Material shown:
———
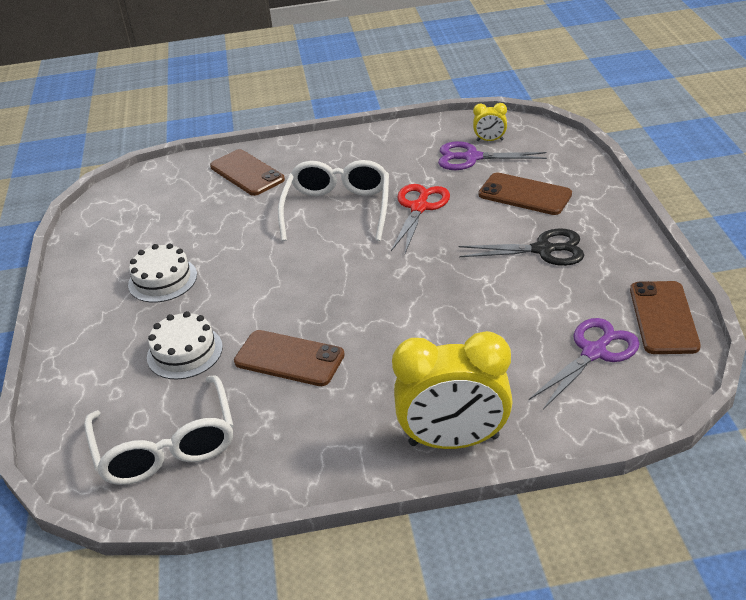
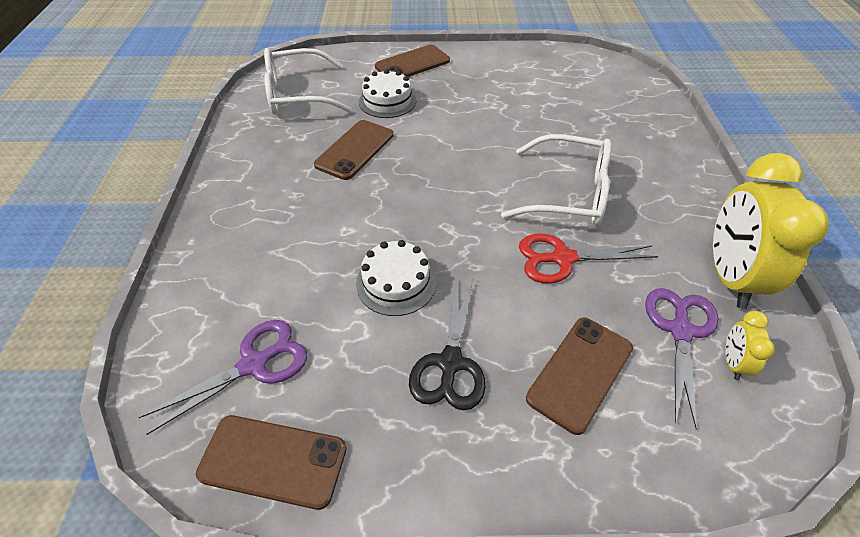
camera: 95 degrees right, 10 degrees up
(162, 280) = (480, 90): white cake -> white cake (396, 283)
(247, 173) = (643, 136): brown phone -> brown phone (412, 64)
(419, 207) = (562, 258): red scissors -> red scissors turned 150 degrees clockwise
(453, 440) = (210, 232): yellow clock -> yellow clock (729, 277)
(594, 352) = (254, 364): purple scissors -> purple scissors turned 90 degrees counterclockwise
———
Description of the task:
Scan the listing above and tally the lines that include the string "scissors". Write the total and nothing more.

Answer to this exercise:
2